## Task to carry out:
Copy out the entries line for line, from the very first line down through the line containing "Songwriter of the Year [228, 553]", including that line, with no changes.

Raw records
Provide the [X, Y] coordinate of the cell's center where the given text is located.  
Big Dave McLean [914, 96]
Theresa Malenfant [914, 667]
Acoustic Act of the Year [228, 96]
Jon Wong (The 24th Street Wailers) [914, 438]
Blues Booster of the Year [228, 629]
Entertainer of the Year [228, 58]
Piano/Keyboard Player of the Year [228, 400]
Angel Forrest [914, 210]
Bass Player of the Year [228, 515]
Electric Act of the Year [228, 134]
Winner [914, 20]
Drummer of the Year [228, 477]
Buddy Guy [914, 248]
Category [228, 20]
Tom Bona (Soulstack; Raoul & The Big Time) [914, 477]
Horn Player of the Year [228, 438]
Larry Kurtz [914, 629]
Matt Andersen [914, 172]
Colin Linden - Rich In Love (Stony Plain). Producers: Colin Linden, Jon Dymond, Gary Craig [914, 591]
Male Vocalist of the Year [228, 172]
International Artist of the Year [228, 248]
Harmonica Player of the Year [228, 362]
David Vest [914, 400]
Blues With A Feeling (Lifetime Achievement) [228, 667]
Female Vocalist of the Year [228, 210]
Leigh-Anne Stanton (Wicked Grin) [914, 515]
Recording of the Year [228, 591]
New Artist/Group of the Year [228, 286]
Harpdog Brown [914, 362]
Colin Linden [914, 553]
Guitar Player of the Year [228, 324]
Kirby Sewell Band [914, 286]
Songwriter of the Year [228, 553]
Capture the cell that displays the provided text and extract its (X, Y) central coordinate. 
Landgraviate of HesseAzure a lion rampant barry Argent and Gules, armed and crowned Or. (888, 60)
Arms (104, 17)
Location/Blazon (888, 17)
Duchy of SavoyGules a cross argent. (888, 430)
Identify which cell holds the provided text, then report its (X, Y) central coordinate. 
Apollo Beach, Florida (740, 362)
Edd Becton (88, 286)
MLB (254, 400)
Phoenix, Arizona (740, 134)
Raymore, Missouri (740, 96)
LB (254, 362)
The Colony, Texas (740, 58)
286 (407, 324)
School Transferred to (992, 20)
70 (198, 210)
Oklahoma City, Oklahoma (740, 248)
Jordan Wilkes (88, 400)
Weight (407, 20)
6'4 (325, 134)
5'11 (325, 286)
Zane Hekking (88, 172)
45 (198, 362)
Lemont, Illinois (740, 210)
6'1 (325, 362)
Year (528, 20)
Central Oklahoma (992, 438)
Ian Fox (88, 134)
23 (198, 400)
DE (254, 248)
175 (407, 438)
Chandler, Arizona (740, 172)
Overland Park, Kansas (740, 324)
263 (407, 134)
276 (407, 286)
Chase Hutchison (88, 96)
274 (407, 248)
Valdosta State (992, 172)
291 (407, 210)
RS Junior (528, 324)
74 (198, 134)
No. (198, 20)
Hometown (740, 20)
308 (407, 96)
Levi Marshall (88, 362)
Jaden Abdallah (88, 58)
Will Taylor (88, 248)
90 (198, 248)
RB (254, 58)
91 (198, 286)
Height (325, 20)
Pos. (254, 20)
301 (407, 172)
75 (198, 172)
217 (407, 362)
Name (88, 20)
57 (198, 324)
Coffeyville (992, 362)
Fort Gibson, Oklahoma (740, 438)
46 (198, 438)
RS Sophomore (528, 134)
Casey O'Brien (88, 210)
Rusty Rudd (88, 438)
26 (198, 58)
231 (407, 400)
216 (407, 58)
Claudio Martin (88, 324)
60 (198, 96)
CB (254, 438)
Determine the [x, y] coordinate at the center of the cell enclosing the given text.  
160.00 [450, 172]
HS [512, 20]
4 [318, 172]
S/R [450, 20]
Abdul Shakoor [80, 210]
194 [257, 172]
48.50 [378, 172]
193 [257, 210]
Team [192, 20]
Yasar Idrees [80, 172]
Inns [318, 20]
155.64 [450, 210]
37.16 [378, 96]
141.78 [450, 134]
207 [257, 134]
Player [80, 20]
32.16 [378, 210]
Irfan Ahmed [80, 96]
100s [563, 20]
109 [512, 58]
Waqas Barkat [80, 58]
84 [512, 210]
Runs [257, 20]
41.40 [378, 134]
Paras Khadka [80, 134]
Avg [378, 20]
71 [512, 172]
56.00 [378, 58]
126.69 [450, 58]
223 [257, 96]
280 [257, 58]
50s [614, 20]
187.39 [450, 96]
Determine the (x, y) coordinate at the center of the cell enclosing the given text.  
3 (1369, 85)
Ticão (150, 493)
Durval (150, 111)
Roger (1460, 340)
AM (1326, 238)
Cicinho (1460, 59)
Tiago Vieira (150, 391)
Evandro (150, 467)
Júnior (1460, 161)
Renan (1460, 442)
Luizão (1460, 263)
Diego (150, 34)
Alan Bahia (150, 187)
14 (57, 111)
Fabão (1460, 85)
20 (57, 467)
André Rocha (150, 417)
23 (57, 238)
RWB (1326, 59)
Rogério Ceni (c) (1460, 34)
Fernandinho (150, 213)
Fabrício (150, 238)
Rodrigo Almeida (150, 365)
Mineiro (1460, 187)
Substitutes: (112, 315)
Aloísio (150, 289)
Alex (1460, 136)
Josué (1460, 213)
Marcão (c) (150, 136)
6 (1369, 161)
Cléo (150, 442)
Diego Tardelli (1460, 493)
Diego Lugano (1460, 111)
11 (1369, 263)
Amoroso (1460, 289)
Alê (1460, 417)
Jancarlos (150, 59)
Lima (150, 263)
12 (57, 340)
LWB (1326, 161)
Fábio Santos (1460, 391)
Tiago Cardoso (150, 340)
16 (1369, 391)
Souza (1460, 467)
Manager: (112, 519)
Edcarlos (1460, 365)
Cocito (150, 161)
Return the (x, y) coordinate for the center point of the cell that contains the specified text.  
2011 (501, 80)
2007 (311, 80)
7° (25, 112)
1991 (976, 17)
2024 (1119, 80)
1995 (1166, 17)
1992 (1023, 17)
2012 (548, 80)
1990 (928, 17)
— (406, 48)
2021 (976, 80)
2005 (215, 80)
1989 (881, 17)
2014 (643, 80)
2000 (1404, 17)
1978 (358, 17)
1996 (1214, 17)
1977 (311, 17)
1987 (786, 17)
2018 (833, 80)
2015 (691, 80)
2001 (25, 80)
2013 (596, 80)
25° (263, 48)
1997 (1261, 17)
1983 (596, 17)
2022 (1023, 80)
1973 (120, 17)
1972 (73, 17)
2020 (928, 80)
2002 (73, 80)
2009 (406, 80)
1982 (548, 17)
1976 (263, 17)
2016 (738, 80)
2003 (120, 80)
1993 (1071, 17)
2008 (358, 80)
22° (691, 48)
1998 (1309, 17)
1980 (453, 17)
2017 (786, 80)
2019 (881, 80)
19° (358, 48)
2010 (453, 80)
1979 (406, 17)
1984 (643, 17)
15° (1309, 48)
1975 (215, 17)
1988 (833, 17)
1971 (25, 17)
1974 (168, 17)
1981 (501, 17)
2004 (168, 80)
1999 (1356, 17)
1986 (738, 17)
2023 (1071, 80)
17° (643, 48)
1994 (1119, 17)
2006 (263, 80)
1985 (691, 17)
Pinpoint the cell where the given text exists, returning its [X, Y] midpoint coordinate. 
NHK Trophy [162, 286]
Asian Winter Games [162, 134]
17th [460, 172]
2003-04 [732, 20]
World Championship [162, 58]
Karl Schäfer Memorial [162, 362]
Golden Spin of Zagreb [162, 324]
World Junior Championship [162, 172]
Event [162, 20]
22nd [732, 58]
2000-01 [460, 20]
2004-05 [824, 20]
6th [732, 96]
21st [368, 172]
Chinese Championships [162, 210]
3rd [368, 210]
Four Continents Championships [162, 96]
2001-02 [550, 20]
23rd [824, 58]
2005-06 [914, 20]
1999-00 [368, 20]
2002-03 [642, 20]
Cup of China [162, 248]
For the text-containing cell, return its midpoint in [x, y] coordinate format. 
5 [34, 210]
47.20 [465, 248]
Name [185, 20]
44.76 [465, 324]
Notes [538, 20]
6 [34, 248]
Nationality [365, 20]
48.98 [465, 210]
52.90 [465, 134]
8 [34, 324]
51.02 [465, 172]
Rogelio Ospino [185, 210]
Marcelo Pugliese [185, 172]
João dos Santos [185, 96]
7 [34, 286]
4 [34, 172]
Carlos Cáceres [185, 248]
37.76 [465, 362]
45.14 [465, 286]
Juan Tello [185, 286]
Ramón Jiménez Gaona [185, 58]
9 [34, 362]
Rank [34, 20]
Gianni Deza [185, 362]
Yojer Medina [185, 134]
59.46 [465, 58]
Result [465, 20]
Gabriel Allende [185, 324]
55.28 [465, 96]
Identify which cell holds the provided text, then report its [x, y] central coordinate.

## Written response:
Provide the [X, Y] coordinate of the cell's center where the given text is located.  
Big Dave McLean [914, 96]
Theresa Malenfant [914, 667]
Acoustic Act of the Year [228, 96]
Jon Wong (The 24th Street Wailers) [914, 438]
Blues Booster of the Year [228, 629]
Entertainer of the Year [228, 58]
Piano/Keyboard Player of the Year [228, 400]
Angel Forrest [914, 210]
Bass Player of the Year [228, 515]
Electric Act of the Year [228, 134]
Winner [914, 20]
Drummer of the Year [228, 477]
Buddy Guy [914, 248]
Category [228, 20]
Tom Bona (Soulstack; Raoul & The Big Time) [914, 477]
Horn Player of the Year [228, 438]
Larry Kurtz [914, 629]
Matt Andersen [914, 172]
Colin Linden - Rich In Love (Stony Plain). Producers: Colin Linden, Jon Dymond, Gary Craig [914, 591]
Male Vocalist of the Year [228, 172]
International Artist of the Year [228, 248]
Harmonica Player of the Year [228, 362]
David Vest [914, 400]
Blues With A Feeling (Lifetime Achievement) [228, 667]
Female Vocalist of the Year [228, 210]
Leigh-Anne Stanton (Wicked Grin) [914, 515]
Recording of the Year [228, 591]
New Artist/Group of the Year [228, 286]
Harpdog Brown [914, 362]
Colin Linden [914, 553]
Guitar Player of the Year [228, 324]
Kirby Sewell Band [914, 286]
Songwriter of the Year [228, 553]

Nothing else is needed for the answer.